Given records:
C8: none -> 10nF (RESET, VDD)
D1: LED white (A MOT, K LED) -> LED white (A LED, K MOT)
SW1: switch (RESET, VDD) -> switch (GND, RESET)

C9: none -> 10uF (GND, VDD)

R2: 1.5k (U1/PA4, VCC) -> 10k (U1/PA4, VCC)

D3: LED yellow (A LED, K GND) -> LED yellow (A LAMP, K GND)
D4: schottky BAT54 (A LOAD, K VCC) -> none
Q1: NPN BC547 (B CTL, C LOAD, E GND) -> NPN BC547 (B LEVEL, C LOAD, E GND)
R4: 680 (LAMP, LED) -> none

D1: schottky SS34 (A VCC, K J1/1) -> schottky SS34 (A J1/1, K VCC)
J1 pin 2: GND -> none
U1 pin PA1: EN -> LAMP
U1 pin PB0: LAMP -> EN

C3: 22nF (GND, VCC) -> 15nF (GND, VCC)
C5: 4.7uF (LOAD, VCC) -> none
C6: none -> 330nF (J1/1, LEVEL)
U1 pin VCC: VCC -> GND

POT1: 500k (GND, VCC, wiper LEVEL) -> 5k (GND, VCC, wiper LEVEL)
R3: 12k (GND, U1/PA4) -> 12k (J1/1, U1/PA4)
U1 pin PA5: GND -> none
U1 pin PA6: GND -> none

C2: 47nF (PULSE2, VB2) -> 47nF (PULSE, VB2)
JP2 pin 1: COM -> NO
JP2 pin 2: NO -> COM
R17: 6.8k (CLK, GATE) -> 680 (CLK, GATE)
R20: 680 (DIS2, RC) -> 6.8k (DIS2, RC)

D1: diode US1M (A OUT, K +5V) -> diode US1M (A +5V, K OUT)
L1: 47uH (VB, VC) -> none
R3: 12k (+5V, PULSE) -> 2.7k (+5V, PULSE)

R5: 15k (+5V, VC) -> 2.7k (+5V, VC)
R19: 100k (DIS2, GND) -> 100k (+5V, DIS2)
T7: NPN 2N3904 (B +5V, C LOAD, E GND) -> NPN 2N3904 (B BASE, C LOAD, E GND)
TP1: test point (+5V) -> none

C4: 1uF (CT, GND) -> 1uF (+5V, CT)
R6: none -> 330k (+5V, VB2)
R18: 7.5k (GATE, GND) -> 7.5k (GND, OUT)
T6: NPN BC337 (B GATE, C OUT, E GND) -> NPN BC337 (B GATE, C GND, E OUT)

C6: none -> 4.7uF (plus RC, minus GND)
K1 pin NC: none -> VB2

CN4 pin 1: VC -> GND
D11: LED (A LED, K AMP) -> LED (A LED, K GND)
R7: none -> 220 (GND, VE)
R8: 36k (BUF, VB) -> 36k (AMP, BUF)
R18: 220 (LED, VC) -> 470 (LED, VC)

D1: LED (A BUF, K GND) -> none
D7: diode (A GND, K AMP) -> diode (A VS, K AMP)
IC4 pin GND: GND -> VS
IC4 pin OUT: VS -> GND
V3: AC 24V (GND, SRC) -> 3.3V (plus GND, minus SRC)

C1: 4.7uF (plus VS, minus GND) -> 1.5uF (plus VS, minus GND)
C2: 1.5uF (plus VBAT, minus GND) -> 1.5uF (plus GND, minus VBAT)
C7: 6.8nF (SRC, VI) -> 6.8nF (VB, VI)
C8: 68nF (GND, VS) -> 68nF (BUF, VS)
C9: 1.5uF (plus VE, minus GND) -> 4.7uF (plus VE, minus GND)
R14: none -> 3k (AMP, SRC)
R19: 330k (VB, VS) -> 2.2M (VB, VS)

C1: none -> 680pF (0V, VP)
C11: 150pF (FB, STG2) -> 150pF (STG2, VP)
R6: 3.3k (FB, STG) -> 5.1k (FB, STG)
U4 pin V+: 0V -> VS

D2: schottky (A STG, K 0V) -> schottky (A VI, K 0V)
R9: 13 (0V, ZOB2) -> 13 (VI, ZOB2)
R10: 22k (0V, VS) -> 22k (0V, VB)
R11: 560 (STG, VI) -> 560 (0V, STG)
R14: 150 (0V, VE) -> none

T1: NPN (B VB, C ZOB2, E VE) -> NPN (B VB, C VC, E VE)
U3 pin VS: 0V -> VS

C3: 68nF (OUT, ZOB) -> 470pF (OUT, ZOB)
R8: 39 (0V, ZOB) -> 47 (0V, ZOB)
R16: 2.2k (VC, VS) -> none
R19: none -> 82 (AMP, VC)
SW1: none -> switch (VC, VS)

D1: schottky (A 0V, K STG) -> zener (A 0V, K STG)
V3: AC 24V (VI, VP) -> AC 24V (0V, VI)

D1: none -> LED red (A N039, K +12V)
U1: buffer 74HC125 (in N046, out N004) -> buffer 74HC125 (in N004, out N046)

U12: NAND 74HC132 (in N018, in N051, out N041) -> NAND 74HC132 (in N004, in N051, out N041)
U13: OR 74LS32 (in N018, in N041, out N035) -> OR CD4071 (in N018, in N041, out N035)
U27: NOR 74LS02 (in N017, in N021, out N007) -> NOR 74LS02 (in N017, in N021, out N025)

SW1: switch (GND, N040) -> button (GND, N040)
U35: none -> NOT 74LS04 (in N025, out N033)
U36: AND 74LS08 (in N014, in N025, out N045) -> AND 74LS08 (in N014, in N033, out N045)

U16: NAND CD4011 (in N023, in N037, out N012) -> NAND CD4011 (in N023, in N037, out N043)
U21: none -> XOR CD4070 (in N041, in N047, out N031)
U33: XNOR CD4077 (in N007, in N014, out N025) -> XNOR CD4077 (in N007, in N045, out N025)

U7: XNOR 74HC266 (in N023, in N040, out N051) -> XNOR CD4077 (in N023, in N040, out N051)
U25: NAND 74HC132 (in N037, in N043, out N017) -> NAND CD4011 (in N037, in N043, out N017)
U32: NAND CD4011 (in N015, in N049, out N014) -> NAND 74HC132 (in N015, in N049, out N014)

What is being asked: Look through the entries above and count each line holding "GATE"; report the count alone.

Answer to the problem: 3